▶ Work instruction: Copies of all lines containing the string "left" are needed from the data below.

▶ Excerpted data:

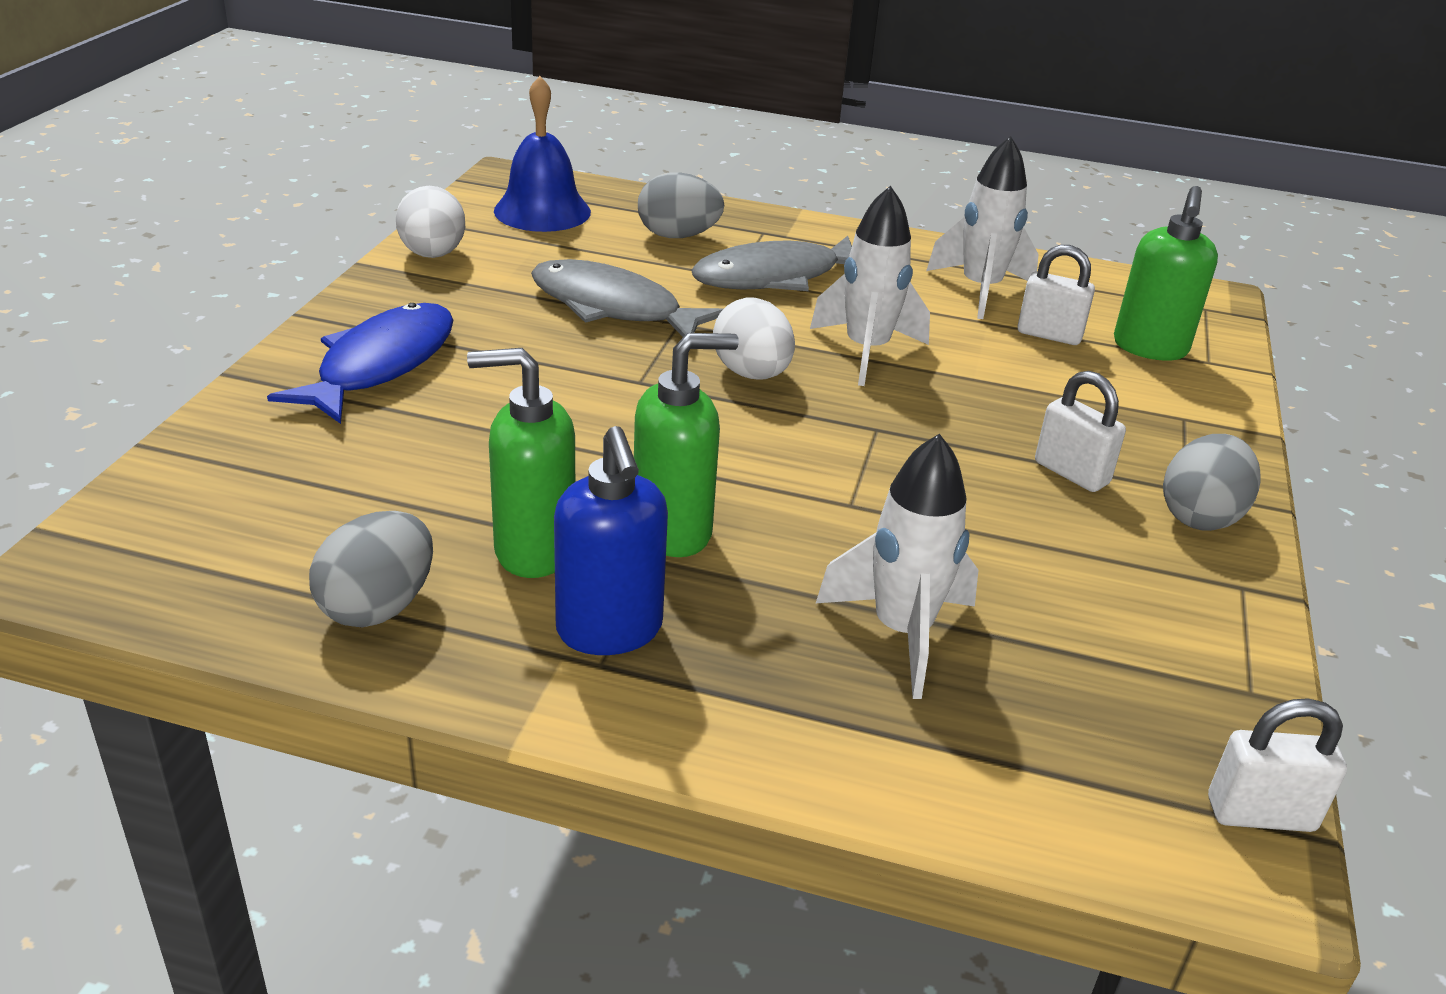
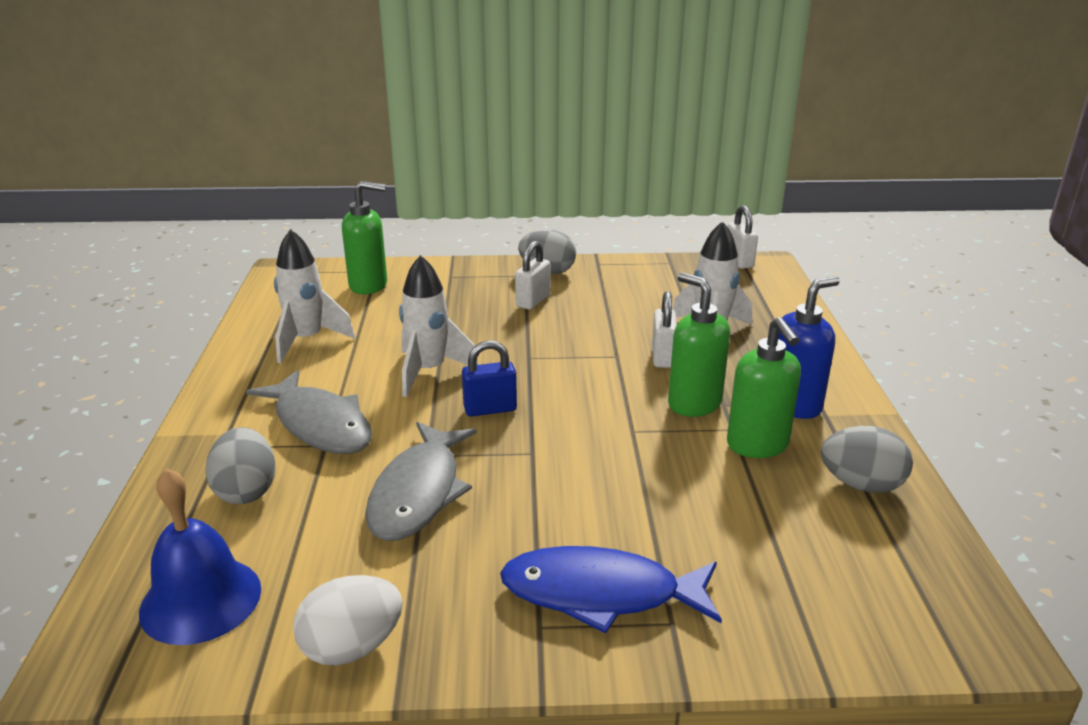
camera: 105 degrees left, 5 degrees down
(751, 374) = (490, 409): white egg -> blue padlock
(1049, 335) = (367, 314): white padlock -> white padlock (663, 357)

---

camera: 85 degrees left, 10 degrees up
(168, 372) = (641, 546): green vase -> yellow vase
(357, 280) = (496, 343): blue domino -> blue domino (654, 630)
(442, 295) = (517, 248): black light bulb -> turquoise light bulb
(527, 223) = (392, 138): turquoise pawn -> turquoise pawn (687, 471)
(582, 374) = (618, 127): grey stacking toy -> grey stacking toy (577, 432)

▶ Response to the exercise:
camera: 105 degrees left, 5 degrees down
camera: 85 degrees left, 10 degrees up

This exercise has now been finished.